* **INPUT DATA**:
# # # #

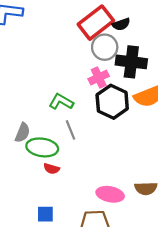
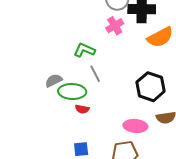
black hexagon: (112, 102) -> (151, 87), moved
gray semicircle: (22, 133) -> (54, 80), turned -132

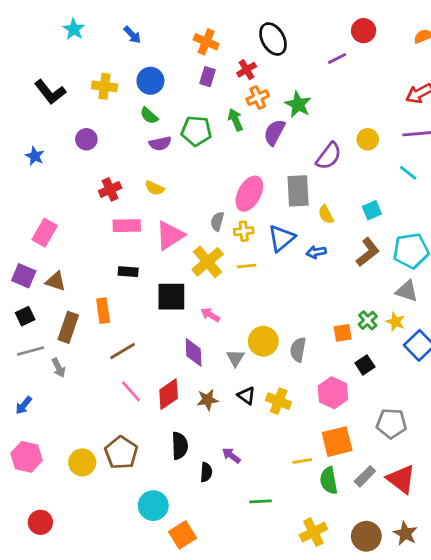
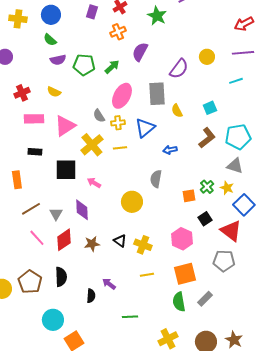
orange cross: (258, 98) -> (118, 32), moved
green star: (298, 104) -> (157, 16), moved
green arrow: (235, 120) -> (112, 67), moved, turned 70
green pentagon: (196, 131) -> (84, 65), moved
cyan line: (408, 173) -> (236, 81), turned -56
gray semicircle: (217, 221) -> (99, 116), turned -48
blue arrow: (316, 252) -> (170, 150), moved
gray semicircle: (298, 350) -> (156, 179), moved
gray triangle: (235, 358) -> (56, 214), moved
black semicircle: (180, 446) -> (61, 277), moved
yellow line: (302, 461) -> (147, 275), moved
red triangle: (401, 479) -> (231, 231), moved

# # # #

* **DESCRIPTION OF THE TASK**: Starting from the line that contains "cyan line: (408, 173)", transcribe each line to the end of the records above. Please add nothing.

* **SOLUTION TO THE EXERCISE**:
cyan line: (408, 173) -> (236, 81), turned -56
gray semicircle: (217, 221) -> (99, 116), turned -48
blue arrow: (316, 252) -> (170, 150), moved
gray semicircle: (298, 350) -> (156, 179), moved
gray triangle: (235, 358) -> (56, 214), moved
black semicircle: (180, 446) -> (61, 277), moved
yellow line: (302, 461) -> (147, 275), moved
red triangle: (401, 479) -> (231, 231), moved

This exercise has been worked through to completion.